Dataset excerpt:
__________
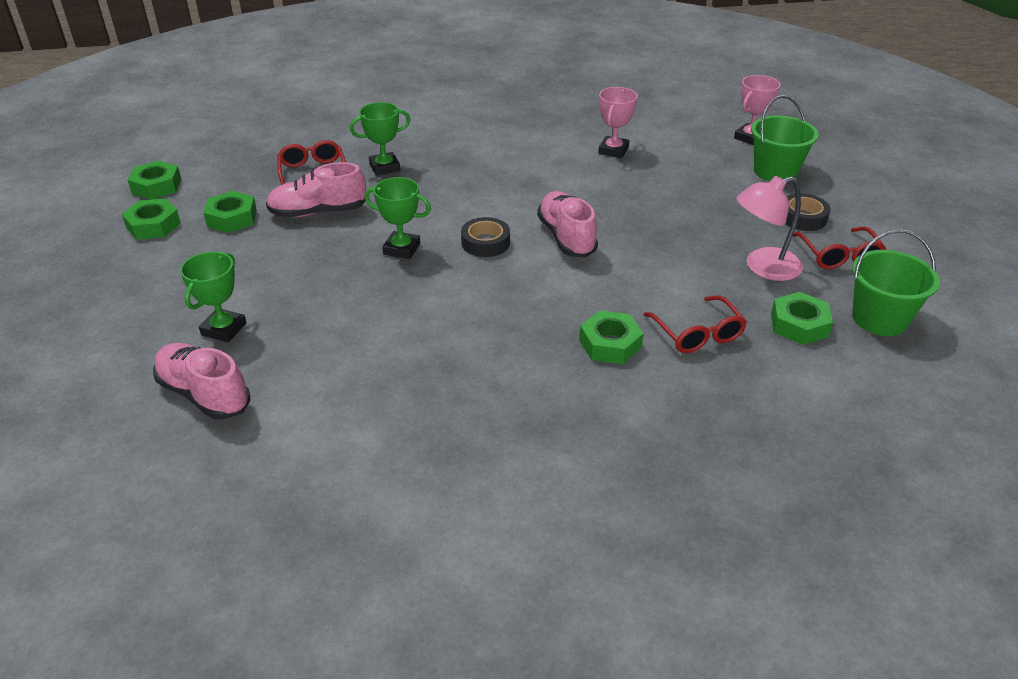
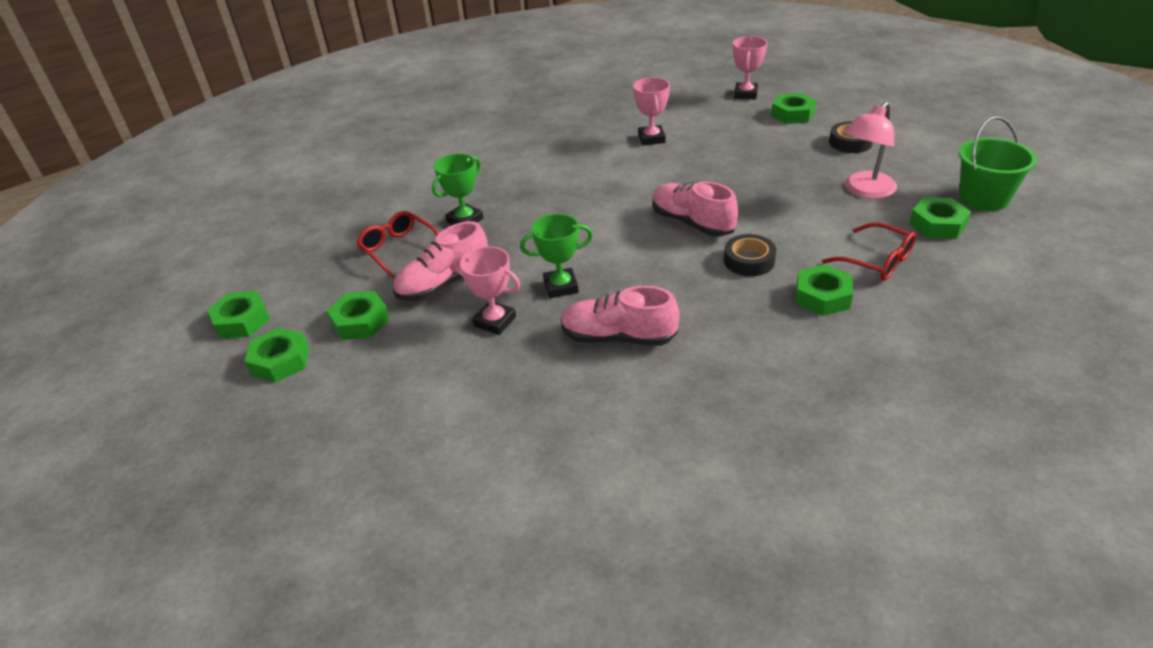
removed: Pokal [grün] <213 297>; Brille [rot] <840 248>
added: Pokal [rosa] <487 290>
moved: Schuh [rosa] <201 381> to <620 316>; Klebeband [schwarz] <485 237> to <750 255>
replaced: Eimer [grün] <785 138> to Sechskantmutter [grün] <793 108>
__________
Work task: Every line that contains the string "grün" should be returned from the data.

Answer box:
removed: Pokal [grün] <213 297>; Brille [rot] <840 248>
replaced: Eimer [grün] <785 138> to Sechskantmutter [grün] <793 108>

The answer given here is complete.